ABOUT THIS EXERCISE
Going line by line through the listing below, count those with the string "camera" and answer with the number alone.

TASK MATERIAL
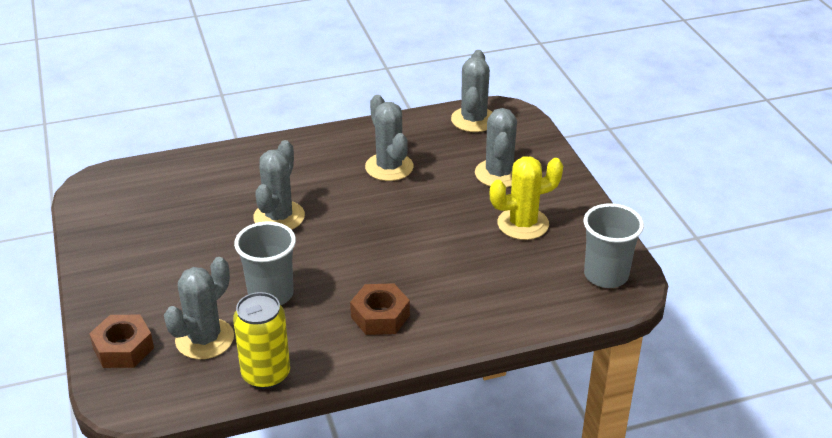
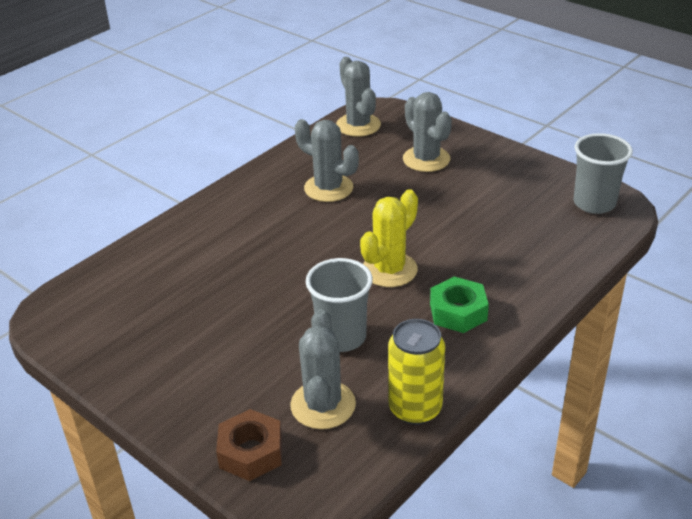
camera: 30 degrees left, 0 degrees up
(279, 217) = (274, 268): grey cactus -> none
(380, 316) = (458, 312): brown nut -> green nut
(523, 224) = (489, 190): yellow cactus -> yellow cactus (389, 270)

--

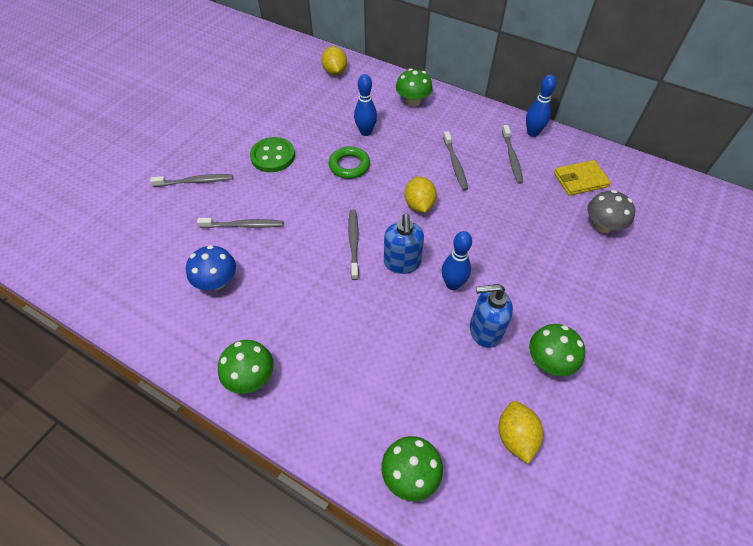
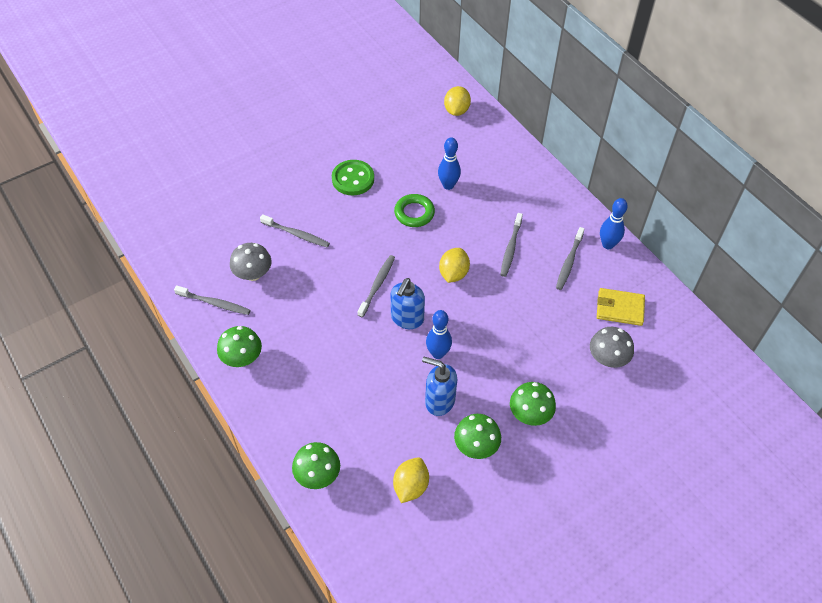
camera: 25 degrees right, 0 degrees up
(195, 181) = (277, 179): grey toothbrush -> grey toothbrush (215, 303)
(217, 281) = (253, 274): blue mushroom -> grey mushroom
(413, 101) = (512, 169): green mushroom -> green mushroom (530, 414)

---

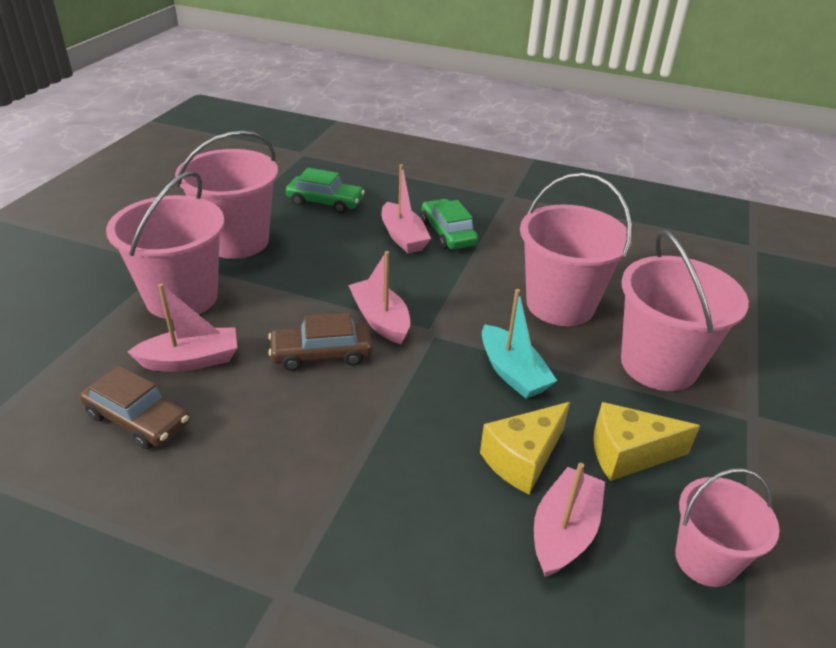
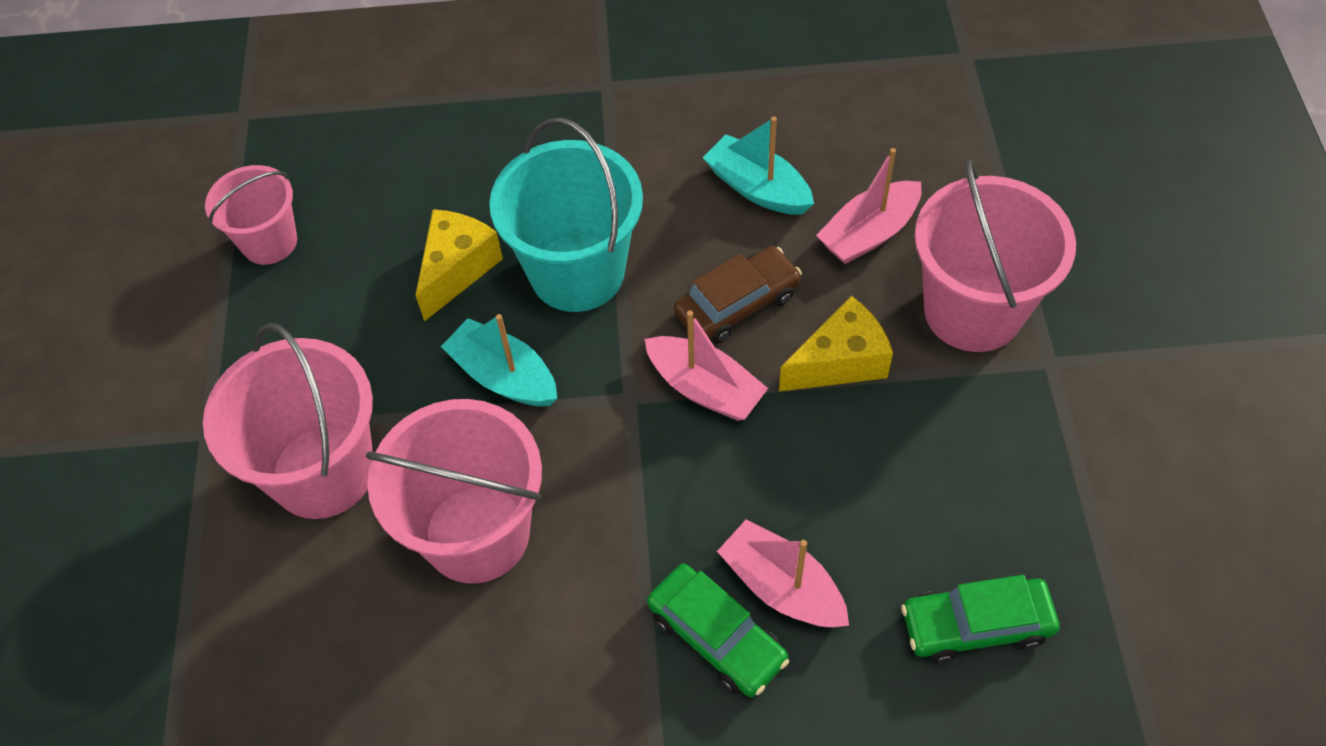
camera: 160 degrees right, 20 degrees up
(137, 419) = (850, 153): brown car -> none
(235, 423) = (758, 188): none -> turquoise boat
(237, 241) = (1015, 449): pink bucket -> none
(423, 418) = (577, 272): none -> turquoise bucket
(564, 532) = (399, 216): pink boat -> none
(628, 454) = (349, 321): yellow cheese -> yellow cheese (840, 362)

EXERCISE ANSWER
3